**The task:** The reply should hold every line of the data below, unchanged, and none of the pictures.
#### Records to process ####
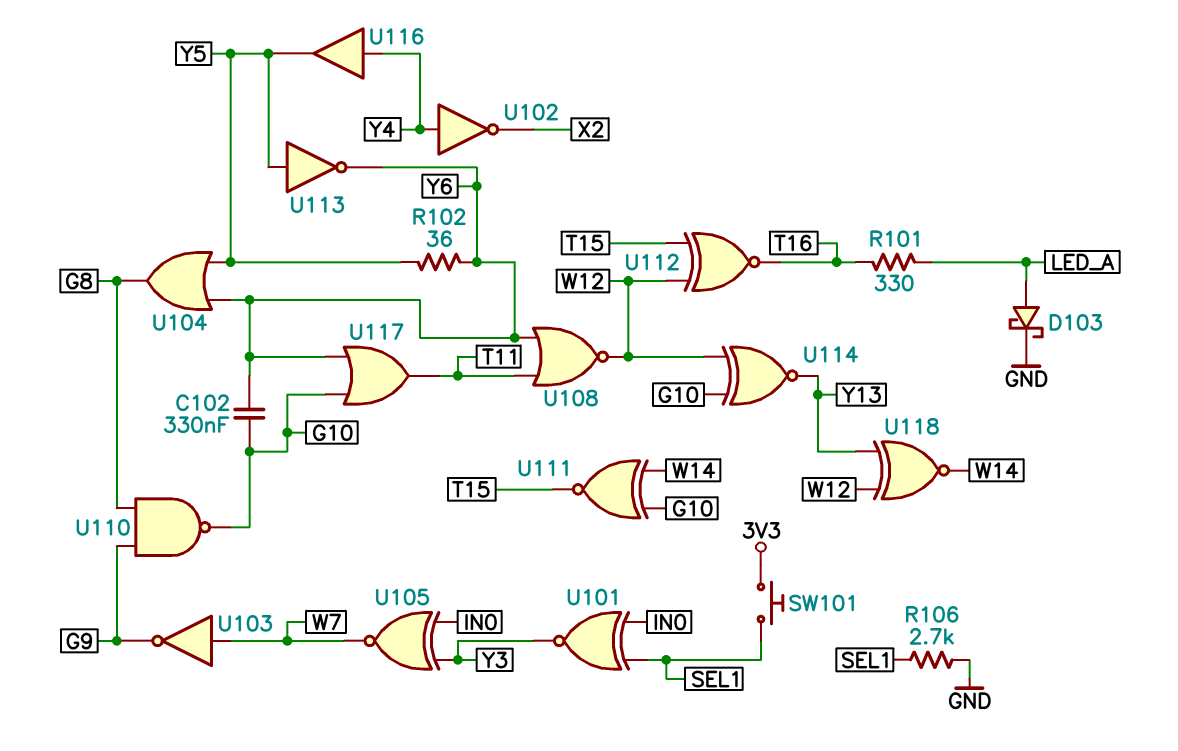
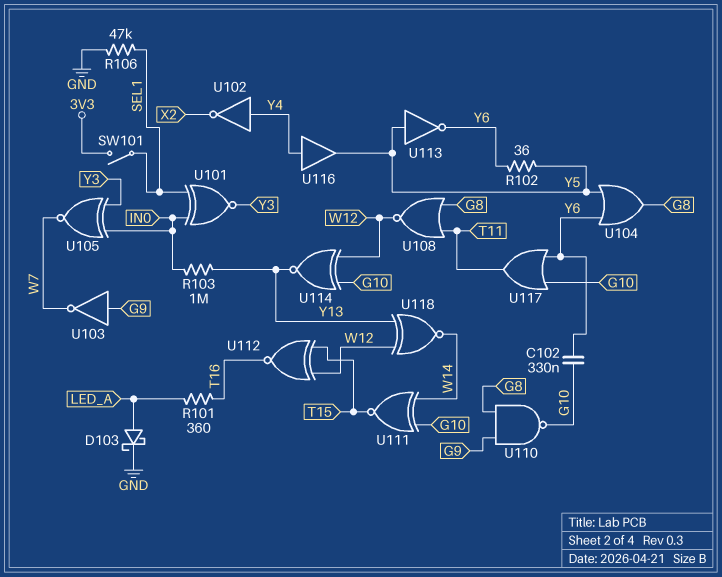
R101: 330 (LED_A, T16) -> 360 (LED_A, T16)
R103: none -> 1M (IN0, Y13)
R106: 2.7k (GND, SEL1) -> 47k (GND, SEL1)
SW101: button (3V3, SEL1) -> switch (3V3, SEL1)
U103: NOT (in W7, out G9) -> NOT (in G9, out W7)
U108: NOR (in T11, in Y6, out W12) -> NOR (in G8, in T11, out W12)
####
**Answer space:**
R101: 330 (LED_A, T16) -> 360 (LED_A, T16)
R103: none -> 1M (IN0, Y13)
R106: 2.7k (GND, SEL1) -> 47k (GND, SEL1)
SW101: button (3V3, SEL1) -> switch (3V3, SEL1)
U103: NOT (in W7, out G9) -> NOT (in G9, out W7)
U108: NOR (in T11, in Y6, out W12) -> NOR (in G8, in T11, out W12)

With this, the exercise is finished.